SET TASK: Reproduce the records below word for word, leaving out the pictures.

::::

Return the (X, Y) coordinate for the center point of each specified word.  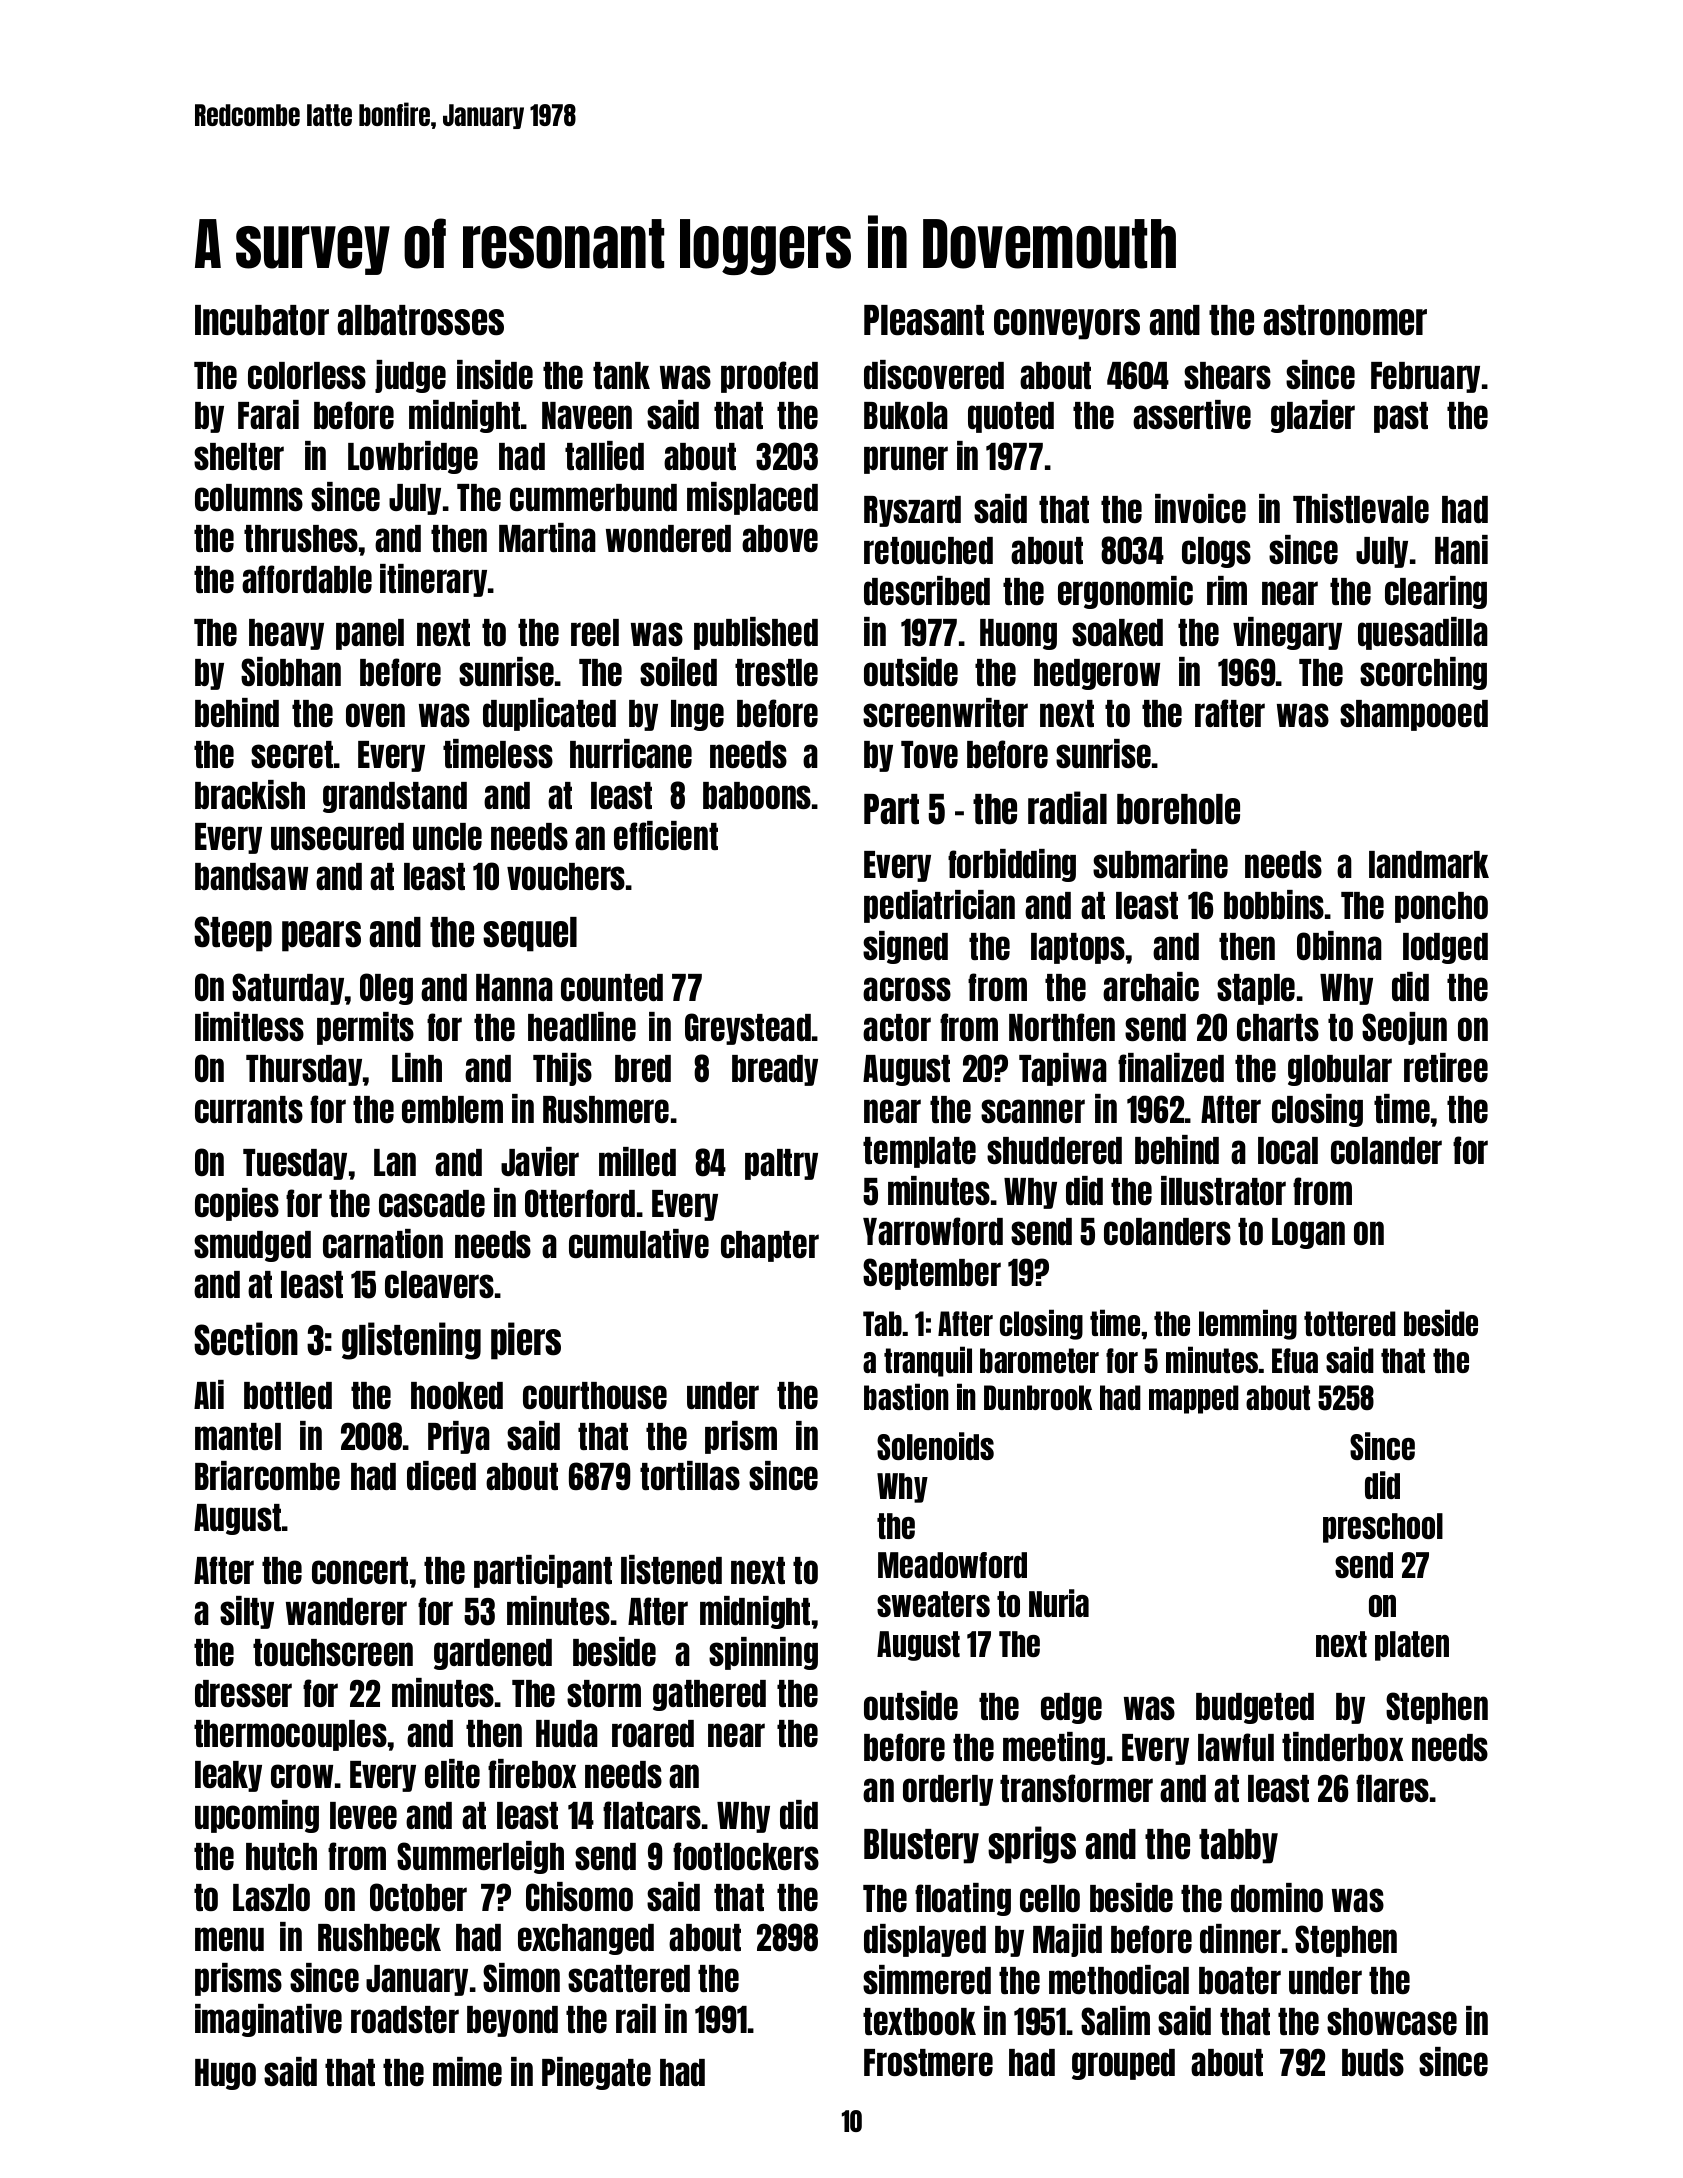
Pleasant (924, 320)
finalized (1171, 1067)
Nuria (1059, 1603)
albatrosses (420, 320)
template (919, 1152)
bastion (906, 1396)
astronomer (1345, 320)
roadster (405, 2019)
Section (246, 1339)
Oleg (386, 989)
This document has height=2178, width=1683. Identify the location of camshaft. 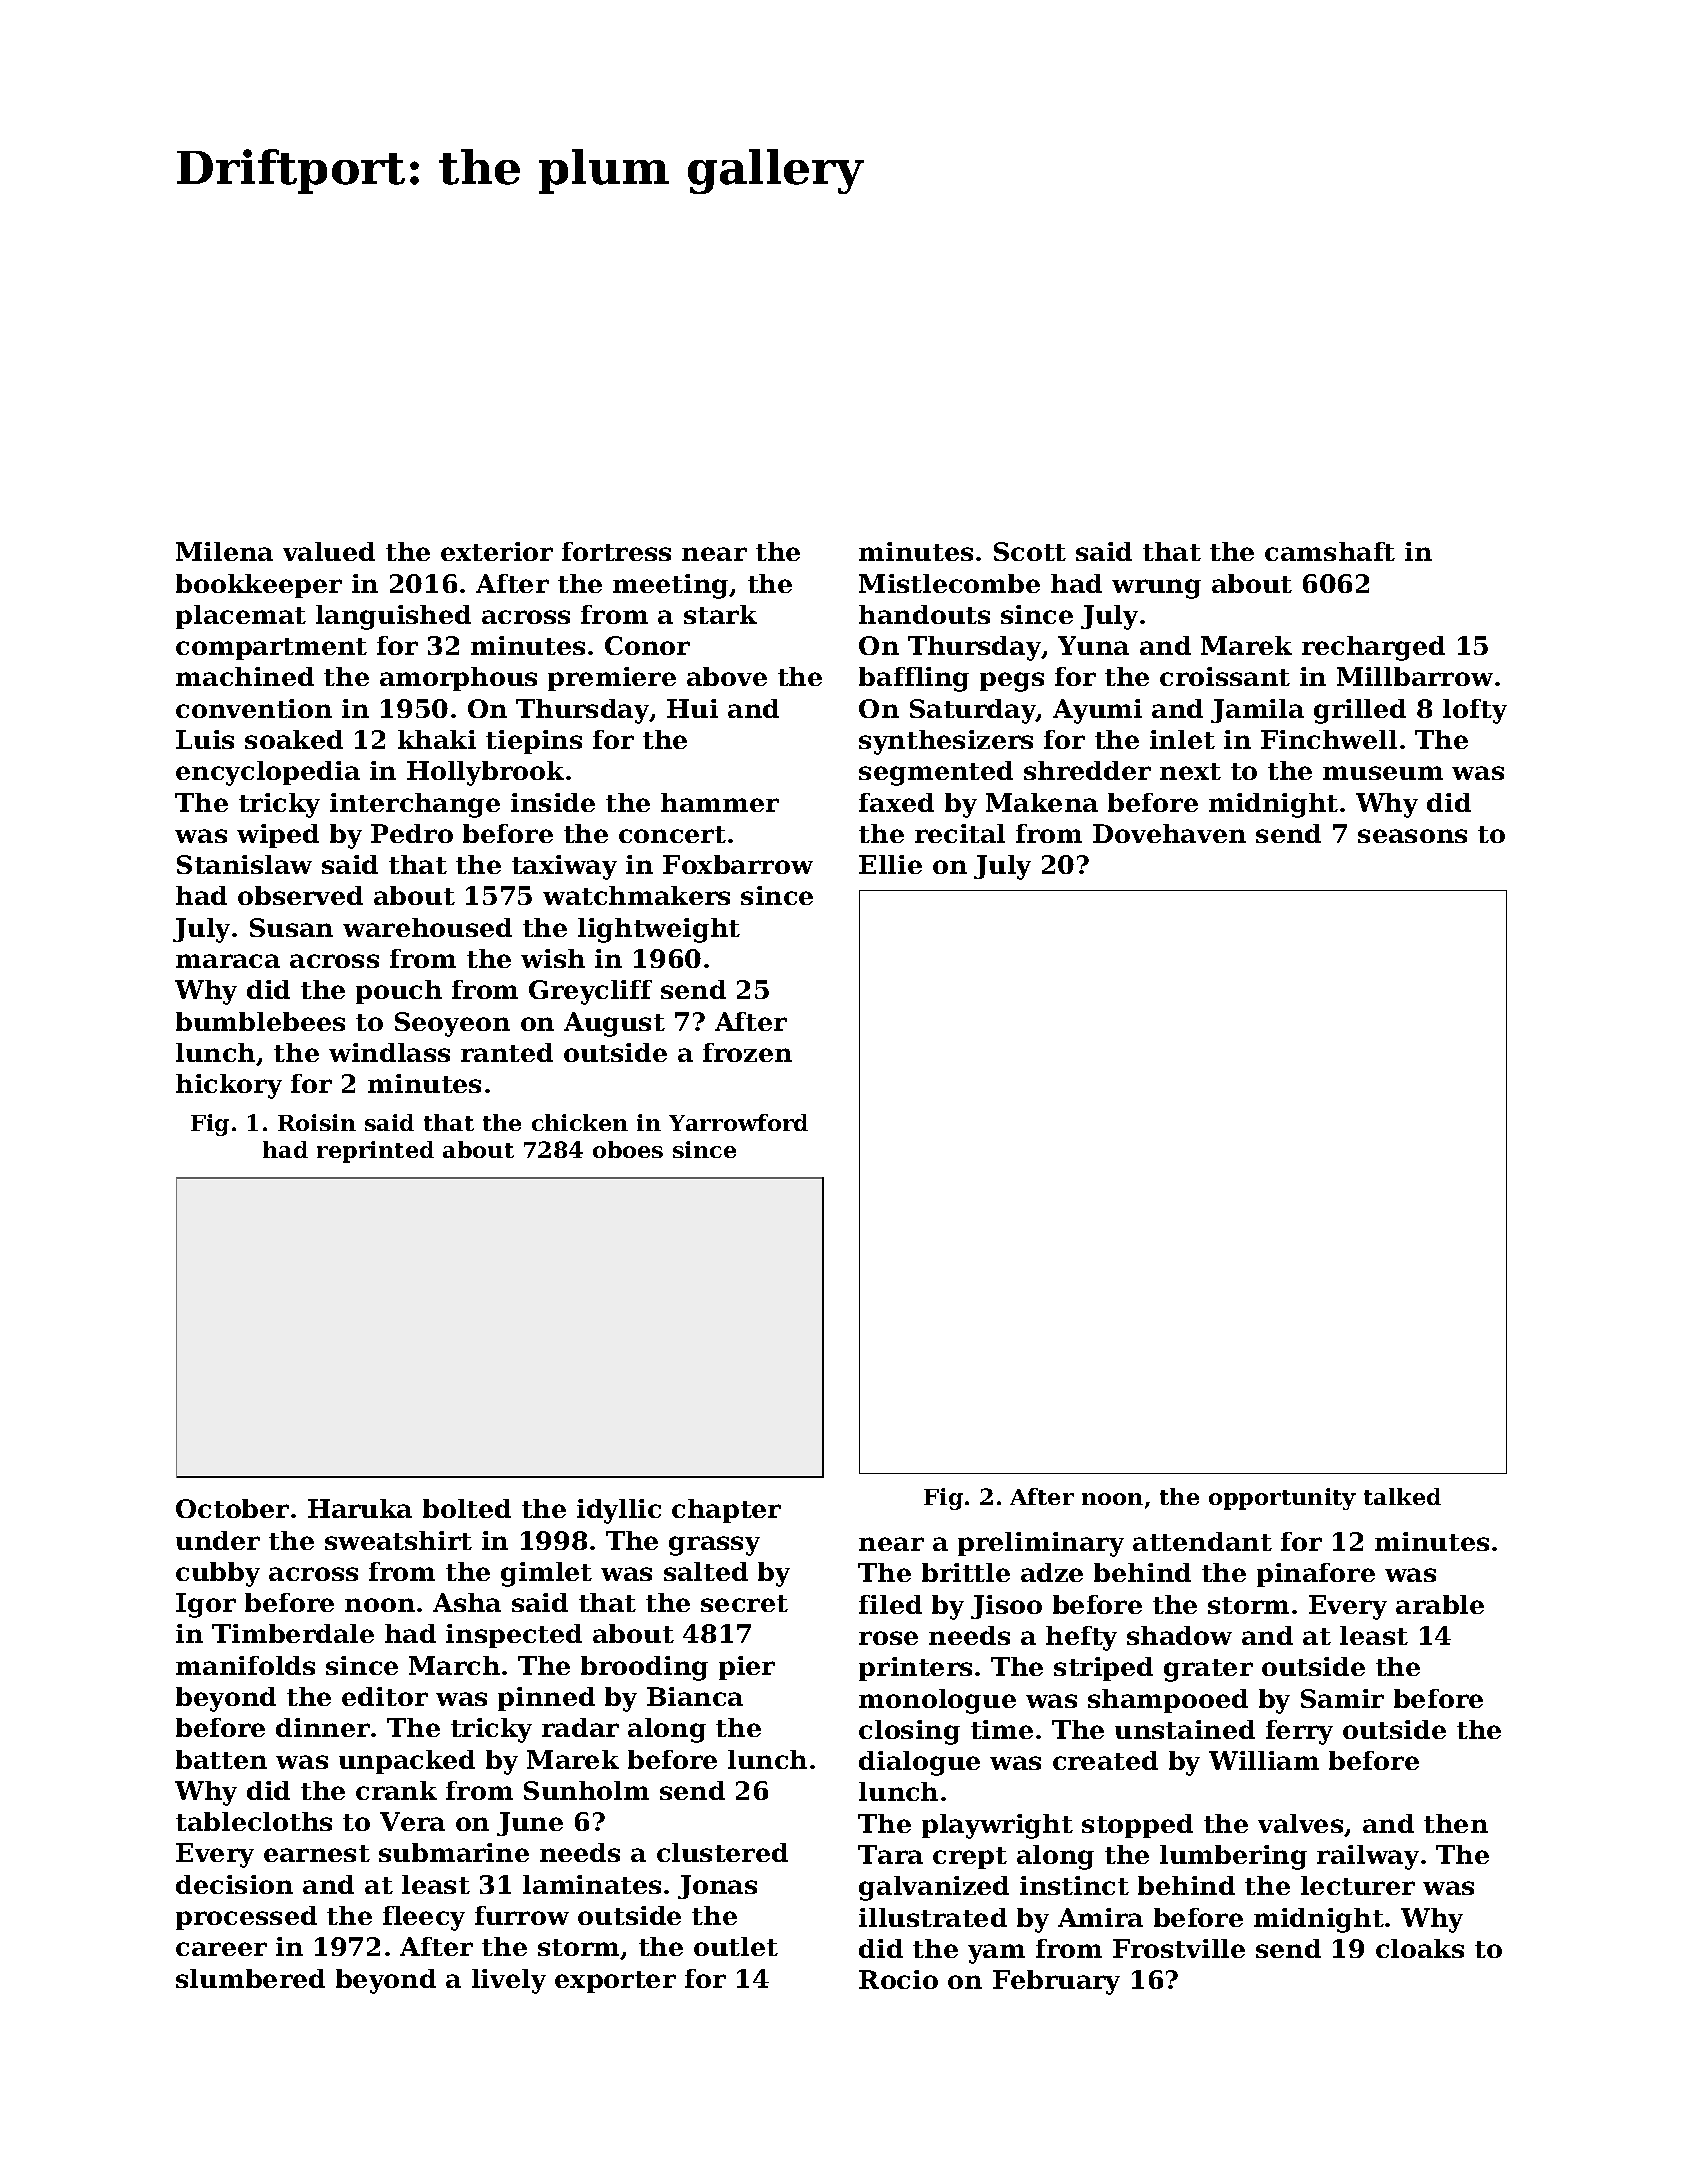
(1330, 551).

::::

FINAL RESULT:
Return the (X, Y) coordinate for the center point of each specified word.  
Pleasant (924, 320)
finalized (1171, 1067)
Nuria (1059, 1603)
albatrosses (420, 320)
template (919, 1152)
bastion (906, 1396)
astronomer (1345, 320)
roadster (405, 2019)
Section (246, 1339)
Oleg (386, 989)
This document has height=2178, width=1683. Identify the location of camshaft. 
(1330, 551).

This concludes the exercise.